Write out, without any change, the lines in the material below that run from the line with "none -> white brick C6 level 2" through the line with "none -> tan slope C11:E11 level 1 top C", both included.

• Exercise data:
[Start of section]
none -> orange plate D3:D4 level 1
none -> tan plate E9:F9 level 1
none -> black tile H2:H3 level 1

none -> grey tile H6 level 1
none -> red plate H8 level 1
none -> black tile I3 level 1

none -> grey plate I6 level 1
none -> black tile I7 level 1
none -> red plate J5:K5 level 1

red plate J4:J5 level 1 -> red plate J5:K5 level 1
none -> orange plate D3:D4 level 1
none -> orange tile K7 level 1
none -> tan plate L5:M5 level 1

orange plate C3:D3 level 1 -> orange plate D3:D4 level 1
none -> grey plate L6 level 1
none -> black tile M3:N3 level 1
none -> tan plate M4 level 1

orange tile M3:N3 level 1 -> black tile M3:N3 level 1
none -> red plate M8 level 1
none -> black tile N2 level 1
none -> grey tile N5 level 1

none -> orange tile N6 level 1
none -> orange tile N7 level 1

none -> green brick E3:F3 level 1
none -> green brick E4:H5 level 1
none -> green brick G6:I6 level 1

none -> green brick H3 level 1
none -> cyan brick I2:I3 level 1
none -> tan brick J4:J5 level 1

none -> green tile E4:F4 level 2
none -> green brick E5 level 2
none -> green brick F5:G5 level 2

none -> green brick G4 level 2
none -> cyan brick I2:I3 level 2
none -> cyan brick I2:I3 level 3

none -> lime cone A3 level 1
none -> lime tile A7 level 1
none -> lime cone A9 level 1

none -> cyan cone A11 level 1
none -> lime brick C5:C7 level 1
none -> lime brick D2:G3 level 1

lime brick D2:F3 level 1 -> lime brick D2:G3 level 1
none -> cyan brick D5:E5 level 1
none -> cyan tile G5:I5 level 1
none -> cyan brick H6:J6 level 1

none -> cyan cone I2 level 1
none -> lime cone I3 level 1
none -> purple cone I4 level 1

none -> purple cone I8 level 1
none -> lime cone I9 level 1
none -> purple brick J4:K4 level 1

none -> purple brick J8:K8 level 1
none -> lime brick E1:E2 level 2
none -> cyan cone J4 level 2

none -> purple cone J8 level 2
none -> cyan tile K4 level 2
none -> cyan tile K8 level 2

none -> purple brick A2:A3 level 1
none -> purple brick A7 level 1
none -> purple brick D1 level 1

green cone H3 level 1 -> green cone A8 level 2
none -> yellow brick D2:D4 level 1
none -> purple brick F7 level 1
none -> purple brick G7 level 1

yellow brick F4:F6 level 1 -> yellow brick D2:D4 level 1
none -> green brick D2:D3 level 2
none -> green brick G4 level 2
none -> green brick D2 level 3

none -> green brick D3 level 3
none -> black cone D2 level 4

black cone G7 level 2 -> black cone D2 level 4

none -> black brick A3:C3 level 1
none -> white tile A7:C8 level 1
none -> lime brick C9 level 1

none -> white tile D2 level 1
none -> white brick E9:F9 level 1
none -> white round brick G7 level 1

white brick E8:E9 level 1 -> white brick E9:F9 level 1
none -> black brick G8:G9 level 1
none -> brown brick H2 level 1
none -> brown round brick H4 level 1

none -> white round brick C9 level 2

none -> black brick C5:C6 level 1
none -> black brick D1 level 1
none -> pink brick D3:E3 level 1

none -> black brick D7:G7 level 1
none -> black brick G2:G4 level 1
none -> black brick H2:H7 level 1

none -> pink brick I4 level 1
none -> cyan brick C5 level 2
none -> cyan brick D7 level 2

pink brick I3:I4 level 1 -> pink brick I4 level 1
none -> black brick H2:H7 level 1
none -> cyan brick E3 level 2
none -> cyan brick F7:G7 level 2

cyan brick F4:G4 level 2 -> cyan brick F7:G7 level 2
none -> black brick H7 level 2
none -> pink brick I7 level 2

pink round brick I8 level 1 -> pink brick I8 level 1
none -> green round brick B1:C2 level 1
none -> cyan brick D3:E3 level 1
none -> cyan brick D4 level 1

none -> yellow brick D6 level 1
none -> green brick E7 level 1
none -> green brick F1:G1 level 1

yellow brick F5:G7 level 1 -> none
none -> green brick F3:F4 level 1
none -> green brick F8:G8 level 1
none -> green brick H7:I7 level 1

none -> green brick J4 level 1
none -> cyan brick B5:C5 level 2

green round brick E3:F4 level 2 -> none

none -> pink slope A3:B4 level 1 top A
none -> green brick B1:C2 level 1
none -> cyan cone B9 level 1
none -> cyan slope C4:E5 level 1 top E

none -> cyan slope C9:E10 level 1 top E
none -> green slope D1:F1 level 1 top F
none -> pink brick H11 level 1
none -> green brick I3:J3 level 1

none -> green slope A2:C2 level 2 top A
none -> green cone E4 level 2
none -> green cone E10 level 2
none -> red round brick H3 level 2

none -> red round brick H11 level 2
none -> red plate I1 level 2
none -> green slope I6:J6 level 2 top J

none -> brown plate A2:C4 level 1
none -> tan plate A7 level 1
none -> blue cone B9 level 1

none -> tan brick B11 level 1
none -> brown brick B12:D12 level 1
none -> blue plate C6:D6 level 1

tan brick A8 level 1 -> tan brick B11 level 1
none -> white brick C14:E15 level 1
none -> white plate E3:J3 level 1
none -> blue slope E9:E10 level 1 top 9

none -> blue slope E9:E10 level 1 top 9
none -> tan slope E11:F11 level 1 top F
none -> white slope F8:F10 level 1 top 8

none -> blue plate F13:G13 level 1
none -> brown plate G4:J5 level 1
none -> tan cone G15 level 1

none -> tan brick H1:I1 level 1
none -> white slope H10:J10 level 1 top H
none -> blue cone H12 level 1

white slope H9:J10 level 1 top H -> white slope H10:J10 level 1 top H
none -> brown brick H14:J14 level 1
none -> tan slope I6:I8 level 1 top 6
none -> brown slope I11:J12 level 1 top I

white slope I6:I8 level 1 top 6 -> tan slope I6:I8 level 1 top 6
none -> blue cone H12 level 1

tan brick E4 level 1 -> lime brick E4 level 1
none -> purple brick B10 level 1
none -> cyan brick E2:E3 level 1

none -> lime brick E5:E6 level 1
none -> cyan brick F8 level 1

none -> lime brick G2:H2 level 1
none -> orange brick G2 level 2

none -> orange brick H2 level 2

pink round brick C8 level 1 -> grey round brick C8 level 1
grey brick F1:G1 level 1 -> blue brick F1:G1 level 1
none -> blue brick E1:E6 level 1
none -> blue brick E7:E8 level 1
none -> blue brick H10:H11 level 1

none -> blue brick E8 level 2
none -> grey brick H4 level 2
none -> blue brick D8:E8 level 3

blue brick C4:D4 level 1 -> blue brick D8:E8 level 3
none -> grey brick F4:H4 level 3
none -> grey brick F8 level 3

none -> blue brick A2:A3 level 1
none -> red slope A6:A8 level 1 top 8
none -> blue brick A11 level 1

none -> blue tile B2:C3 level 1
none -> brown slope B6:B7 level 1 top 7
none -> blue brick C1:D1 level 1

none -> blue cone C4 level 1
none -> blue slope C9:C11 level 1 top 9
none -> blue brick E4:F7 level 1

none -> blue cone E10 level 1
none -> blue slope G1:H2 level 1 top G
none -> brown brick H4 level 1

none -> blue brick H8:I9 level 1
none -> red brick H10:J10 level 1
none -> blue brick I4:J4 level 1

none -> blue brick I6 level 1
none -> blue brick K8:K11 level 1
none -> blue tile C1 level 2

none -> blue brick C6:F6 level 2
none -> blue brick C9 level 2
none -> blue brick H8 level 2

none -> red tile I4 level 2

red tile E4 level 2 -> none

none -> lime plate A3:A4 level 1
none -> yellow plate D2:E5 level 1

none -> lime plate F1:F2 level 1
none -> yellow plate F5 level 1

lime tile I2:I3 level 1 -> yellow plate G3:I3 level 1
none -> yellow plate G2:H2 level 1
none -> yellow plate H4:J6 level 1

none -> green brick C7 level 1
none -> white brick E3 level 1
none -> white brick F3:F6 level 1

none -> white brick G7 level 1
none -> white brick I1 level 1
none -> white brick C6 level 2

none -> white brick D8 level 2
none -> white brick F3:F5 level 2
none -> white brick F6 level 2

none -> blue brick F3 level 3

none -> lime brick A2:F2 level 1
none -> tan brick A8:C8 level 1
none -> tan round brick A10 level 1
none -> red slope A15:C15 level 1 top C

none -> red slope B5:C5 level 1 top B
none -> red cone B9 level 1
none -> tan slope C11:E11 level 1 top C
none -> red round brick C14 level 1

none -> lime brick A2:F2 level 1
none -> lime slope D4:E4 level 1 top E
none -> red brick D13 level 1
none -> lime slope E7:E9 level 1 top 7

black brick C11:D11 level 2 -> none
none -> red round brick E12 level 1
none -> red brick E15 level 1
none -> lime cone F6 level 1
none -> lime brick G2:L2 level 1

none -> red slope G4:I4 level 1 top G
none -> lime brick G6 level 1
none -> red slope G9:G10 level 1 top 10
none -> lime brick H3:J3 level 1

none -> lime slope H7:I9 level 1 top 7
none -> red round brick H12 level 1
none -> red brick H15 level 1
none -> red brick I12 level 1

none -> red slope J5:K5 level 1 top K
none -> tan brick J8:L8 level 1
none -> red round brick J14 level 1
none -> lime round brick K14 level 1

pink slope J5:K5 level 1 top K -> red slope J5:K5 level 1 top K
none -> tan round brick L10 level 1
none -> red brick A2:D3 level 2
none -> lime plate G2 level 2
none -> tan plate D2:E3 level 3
[End of section]
• Reply:
none -> white brick C6 level 2

none -> white brick D8 level 2
none -> white brick F3:F5 level 2
none -> white brick F6 level 2

none -> blue brick F3 level 3

none -> lime brick A2:F2 level 1
none -> tan brick A8:C8 level 1
none -> tan round brick A10 level 1
none -> red slope A15:C15 level 1 top C

none -> red slope B5:C5 level 1 top B
none -> red cone B9 level 1
none -> tan slope C11:E11 level 1 top C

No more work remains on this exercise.